----- MATERIAL PROVIDED -----
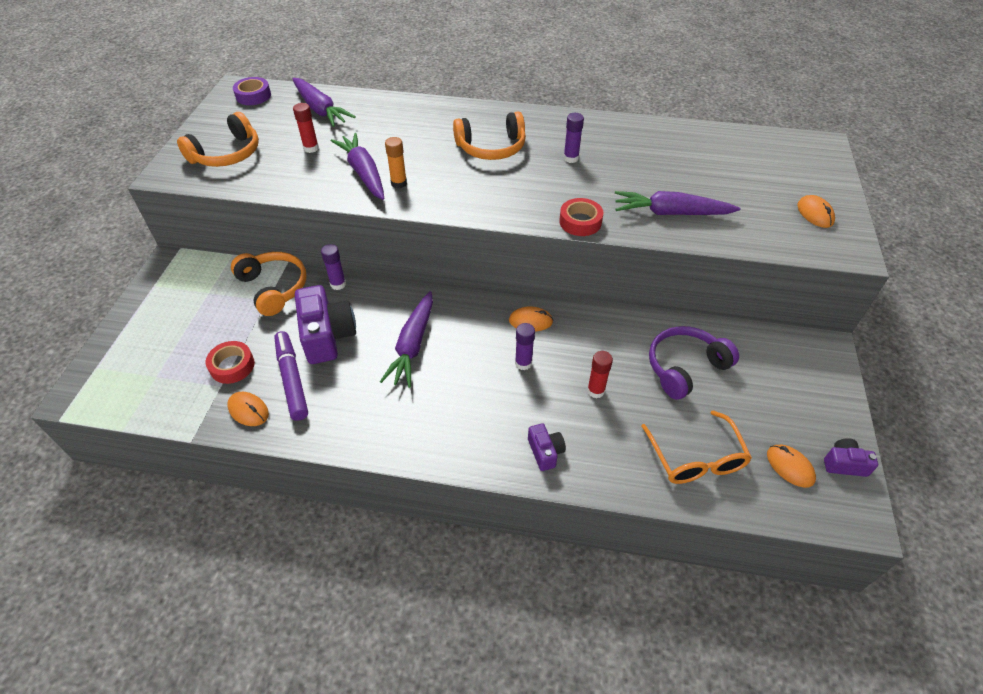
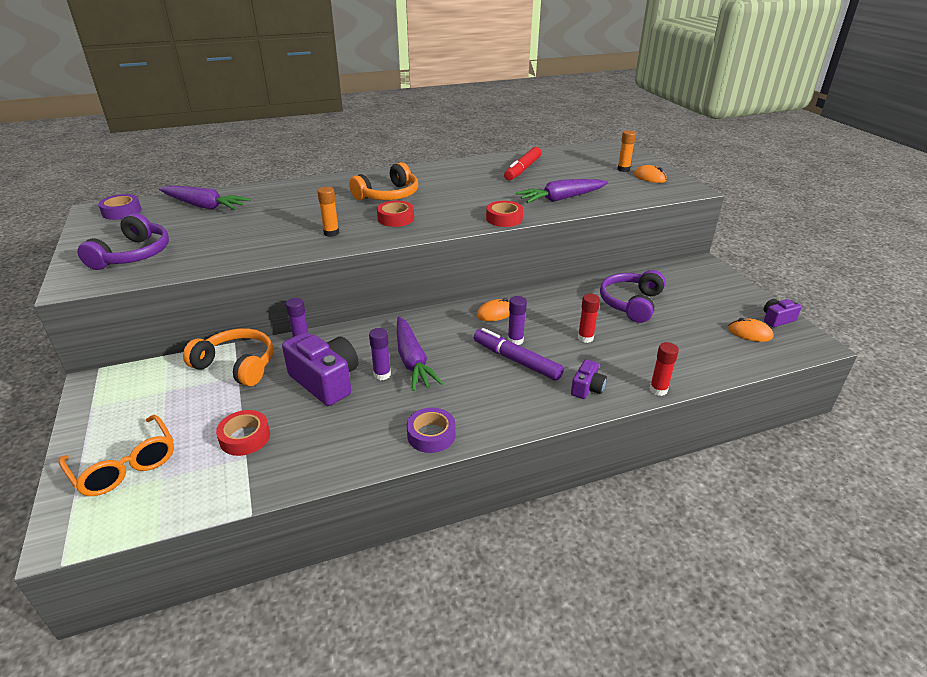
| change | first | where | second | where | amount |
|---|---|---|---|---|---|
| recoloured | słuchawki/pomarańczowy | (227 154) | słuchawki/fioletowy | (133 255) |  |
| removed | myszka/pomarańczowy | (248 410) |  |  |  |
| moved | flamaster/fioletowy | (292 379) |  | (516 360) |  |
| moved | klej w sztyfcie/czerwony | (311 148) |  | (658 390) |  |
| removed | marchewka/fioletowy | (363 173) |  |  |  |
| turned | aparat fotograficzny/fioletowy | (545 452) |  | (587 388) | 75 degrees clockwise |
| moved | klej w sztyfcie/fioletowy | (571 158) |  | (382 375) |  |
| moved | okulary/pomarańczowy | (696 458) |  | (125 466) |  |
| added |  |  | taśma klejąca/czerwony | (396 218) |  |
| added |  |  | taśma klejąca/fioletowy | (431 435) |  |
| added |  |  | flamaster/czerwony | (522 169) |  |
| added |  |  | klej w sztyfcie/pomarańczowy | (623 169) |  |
-----
#### TASK STATEMENT
Only lines containing the string "klejąca" are needed. Pull each of them out of the records above.

#### RESULT OF THIS EXERCISE
| added |  |  | taśma klejąca/czerwony | (396 218) |  |
| added |  |  | taśma klejąca/fioletowy | (431 435) |  |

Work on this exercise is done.